WHAT YOU ARE ASKED TO DO: Please retype, character for character, the portion of the entries below that runs from the line containing "T1: NPN S8050" to the last line.

========================

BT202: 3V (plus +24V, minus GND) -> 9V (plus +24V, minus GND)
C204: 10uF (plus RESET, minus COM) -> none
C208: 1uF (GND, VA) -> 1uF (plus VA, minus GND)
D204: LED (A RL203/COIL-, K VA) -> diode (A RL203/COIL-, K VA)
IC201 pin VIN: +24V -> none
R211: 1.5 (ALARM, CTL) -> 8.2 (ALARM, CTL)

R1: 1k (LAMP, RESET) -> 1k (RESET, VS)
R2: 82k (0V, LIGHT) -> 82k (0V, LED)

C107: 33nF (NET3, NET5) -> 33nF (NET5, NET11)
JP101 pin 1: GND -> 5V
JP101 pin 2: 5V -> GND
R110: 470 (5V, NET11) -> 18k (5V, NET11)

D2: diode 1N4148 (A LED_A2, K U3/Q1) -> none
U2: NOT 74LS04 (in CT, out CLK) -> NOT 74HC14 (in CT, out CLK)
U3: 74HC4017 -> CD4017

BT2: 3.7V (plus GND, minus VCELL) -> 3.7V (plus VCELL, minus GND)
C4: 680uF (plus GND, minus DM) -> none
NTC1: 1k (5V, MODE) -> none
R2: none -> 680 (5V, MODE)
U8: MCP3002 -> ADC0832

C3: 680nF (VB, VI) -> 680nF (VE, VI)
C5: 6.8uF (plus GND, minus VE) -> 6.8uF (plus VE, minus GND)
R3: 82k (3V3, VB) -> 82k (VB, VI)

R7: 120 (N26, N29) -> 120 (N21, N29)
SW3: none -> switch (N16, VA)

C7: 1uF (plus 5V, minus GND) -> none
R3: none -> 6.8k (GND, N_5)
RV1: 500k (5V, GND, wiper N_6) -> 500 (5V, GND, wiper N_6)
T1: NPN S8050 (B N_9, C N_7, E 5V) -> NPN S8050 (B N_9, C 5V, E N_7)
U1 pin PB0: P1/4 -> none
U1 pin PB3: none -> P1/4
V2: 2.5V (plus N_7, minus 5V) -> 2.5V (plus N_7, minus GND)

========================

WRITTEN RESPONSE:
T1: NPN S8050 (B N_9, C N_7, E 5V) -> NPN S8050 (B N_9, C 5V, E N_7)
U1 pin PB0: P1/4 -> none
U1 pin PB3: none -> P1/4
V2: 2.5V (plus N_7, minus 5V) -> 2.5V (plus N_7, minus GND)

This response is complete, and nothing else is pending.